▶ [WHAT YOU ARE ASKED TO DO]
When you restate the data, keep every word as it is and drop the images.

▶ [MATERIAL PROVIDED]
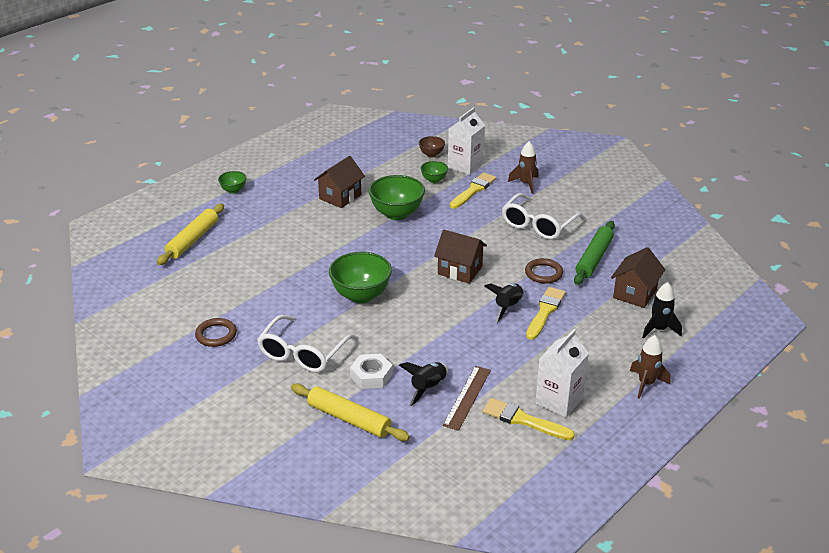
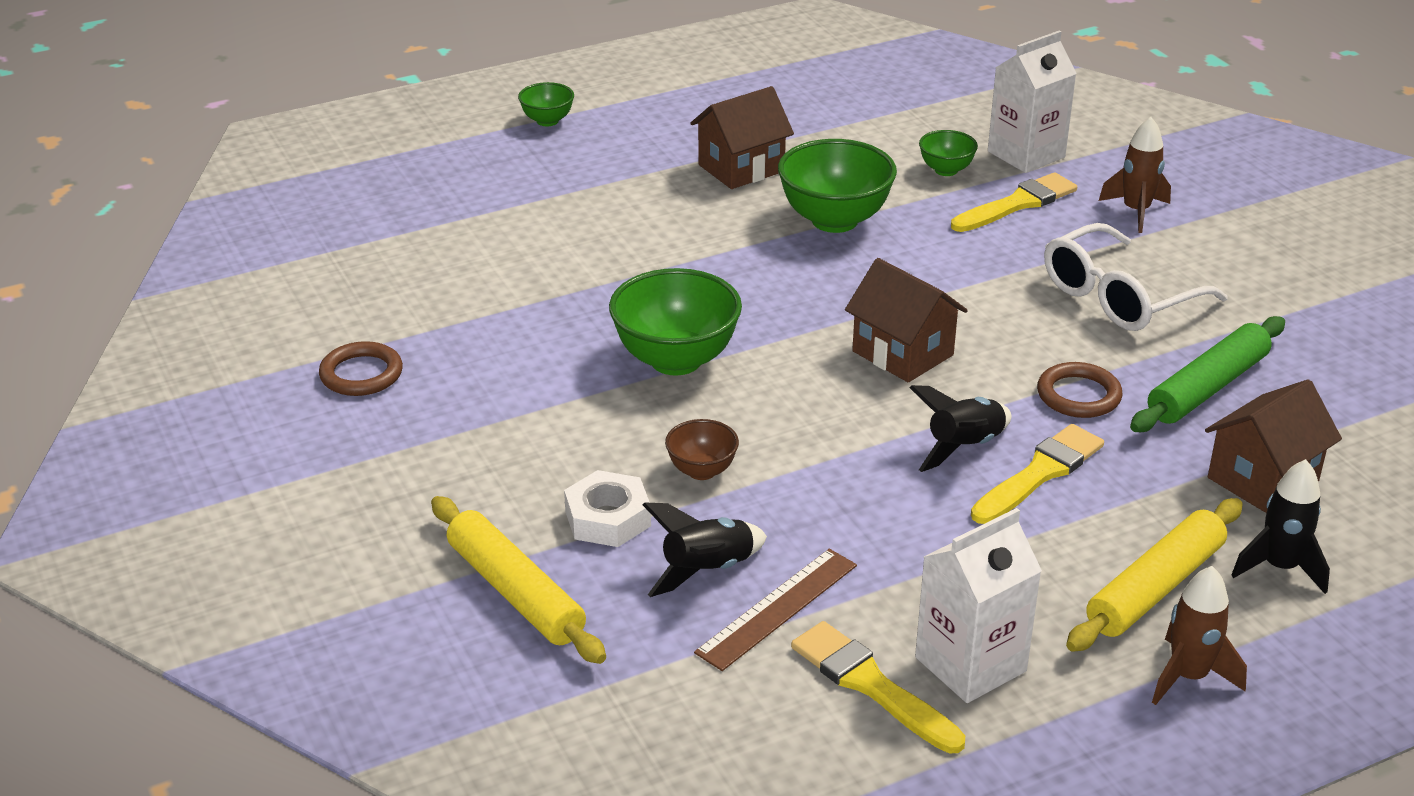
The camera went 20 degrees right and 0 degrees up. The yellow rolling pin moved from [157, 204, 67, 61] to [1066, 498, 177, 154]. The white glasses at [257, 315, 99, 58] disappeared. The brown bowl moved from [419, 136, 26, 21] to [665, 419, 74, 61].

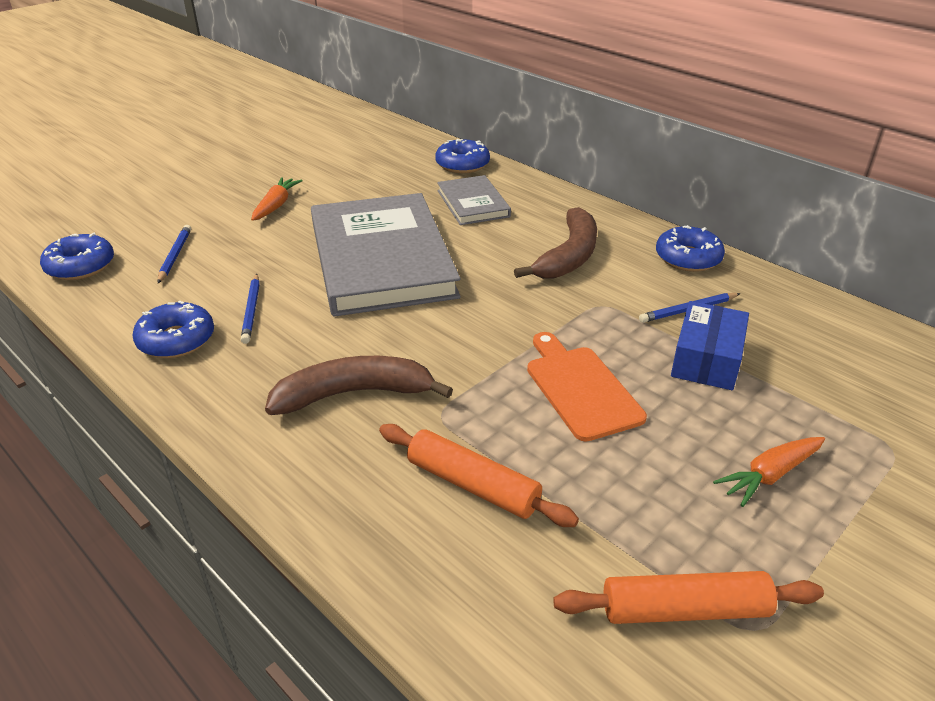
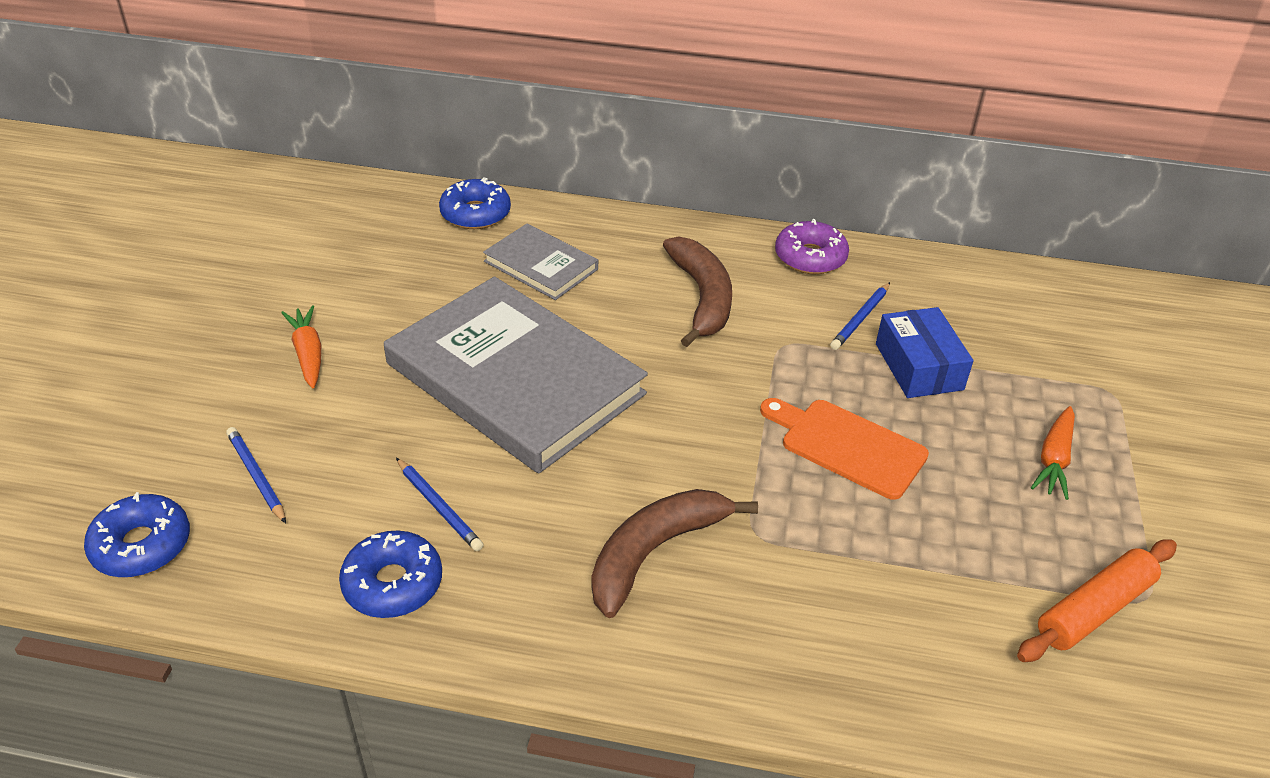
The camera went 35 degrees left and 5 degrees up. The orange rolling pin at [379, 424, 200, 103] disappeared. The blue donut at [656, 225, 69, 47] became the purple donut at [775, 219, 74, 55].

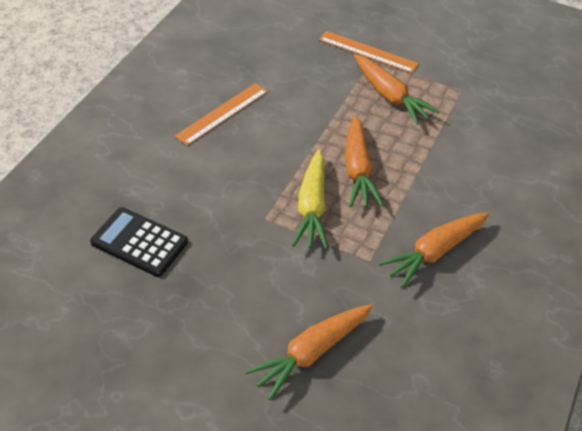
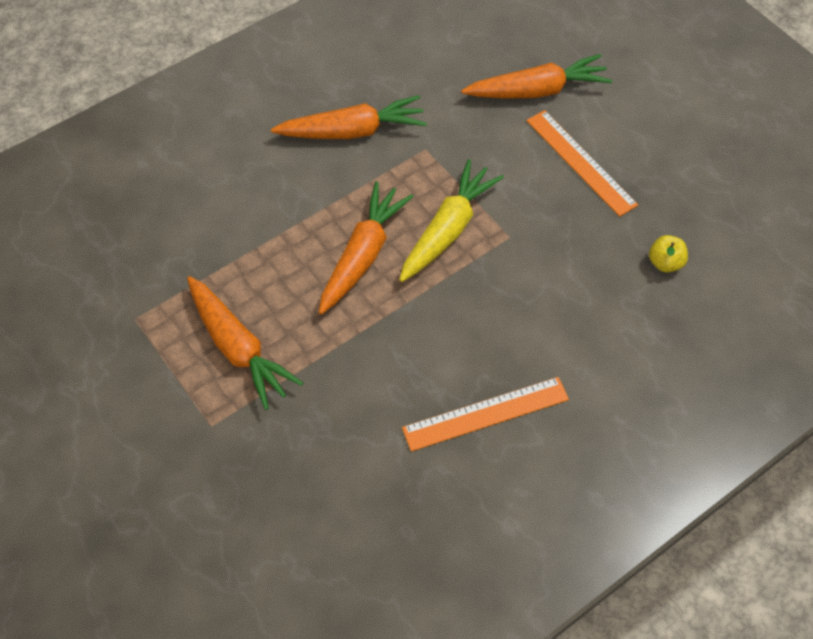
The camera went 150 degrees left and 10 degrees up. The black calculator at [90, 207, 98, 70] was replaced by the yellow apple at [649, 235, 39, 37]. The orange ruler moved from [319, 31, 100, 42] to [526, 110, 112, 107]. The orange carrot at [354, 54, 85, 71] turned 150 degrees clockwise.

▶ [RESPONSE TO THE EXERCISE]
The camera went 20 degrees right and 0 degrees up. The yellow rolling pin moved from [157, 204, 67, 61] to [1066, 498, 177, 154]. The white glasses at [257, 315, 99, 58] disappeared. The brown bowl moved from [419, 136, 26, 21] to [665, 419, 74, 61].

The camera went 35 degrees left and 5 degrees up. The orange rolling pin at [379, 424, 200, 103] disappeared. The blue donut at [656, 225, 69, 47] became the purple donut at [775, 219, 74, 55].

The camera went 150 degrees left and 10 degrees up. The black calculator at [90, 207, 98, 70] was replaced by the yellow apple at [649, 235, 39, 37]. The orange ruler moved from [319, 31, 100, 42] to [526, 110, 112, 107]. The orange carrot at [354, 54, 85, 71] turned 150 degrees clockwise.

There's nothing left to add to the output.